- [Goal of the exercise]
Show each line of the data that contains the word "italic", copying every such line in full.

———

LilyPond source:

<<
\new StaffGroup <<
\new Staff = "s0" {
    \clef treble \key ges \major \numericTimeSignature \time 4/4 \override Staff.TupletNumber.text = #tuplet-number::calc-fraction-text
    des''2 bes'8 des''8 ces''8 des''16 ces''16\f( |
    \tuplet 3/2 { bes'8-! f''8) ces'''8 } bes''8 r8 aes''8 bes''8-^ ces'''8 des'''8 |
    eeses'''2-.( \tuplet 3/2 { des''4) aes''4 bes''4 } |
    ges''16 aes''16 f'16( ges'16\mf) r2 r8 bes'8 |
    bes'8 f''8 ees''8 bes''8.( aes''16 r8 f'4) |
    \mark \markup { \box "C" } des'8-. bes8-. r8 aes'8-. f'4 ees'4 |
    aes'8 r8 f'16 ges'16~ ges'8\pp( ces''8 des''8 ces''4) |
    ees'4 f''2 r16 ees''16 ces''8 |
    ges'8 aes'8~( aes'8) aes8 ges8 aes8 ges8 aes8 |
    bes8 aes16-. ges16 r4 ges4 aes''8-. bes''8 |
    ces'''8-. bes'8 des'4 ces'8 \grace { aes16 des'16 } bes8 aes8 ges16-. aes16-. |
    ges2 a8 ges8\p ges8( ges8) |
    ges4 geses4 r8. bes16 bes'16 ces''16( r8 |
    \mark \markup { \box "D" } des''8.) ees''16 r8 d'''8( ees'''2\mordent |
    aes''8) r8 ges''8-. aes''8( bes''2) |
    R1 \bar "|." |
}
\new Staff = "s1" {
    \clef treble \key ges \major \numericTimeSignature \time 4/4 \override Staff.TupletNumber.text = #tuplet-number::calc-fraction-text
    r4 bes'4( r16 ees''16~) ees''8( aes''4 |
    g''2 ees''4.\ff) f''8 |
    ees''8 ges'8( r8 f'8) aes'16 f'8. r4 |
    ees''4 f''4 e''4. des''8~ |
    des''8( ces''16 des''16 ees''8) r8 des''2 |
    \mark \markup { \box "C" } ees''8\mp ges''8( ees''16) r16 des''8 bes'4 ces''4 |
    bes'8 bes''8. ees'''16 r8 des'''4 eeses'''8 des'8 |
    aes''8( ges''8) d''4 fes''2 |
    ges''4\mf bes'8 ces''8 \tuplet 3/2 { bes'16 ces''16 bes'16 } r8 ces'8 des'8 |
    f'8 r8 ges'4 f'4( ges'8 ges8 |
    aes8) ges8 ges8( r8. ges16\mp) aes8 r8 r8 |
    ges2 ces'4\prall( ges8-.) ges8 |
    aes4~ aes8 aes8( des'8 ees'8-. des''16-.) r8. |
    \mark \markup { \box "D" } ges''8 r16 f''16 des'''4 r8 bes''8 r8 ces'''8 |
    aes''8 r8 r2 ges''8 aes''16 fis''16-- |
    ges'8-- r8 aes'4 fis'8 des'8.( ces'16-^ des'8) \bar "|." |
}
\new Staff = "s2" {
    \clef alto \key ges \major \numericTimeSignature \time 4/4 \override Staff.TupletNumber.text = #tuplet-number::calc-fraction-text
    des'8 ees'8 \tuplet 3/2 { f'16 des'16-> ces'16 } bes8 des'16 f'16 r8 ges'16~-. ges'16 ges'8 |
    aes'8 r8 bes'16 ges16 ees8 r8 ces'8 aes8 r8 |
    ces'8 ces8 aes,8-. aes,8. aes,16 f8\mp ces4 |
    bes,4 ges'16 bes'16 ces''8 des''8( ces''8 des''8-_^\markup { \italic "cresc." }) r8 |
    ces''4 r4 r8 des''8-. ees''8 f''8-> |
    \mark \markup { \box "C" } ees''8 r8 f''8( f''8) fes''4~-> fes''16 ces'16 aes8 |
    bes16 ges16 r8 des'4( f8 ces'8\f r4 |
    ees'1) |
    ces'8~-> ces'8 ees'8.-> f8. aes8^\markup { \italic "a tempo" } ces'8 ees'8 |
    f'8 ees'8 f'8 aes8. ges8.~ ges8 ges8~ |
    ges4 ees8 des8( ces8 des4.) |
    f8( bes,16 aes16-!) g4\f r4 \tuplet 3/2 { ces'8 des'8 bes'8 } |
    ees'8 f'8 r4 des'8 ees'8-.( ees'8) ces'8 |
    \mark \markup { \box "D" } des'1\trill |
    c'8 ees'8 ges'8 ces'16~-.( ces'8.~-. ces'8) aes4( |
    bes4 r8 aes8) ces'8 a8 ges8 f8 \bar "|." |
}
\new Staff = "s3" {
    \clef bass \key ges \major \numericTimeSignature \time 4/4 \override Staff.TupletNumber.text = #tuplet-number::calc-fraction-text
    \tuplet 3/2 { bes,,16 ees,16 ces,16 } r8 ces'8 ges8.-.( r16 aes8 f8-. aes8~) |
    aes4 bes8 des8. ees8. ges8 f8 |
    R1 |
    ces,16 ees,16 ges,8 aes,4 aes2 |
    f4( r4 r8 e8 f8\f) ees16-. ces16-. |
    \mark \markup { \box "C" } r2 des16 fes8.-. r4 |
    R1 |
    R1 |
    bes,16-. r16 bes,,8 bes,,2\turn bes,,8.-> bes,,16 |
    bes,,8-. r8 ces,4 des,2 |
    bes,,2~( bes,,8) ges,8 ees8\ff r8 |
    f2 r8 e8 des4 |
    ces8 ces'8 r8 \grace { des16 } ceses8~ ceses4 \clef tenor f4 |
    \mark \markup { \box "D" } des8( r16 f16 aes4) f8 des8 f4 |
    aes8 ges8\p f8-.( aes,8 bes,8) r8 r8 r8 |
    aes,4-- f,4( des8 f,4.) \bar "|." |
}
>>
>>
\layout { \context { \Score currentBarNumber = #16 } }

———

- [Solution to the exercise]
    bes,4 ges'16 bes'16 ces''8 des''8( ces''8 des''8-_^\markup { \italic "cresc." }) r8 |
    ces'8~-> ces'8 ees'8.-> f8. aes8^\markup { \italic "a tempo" } ces'8 ees'8 |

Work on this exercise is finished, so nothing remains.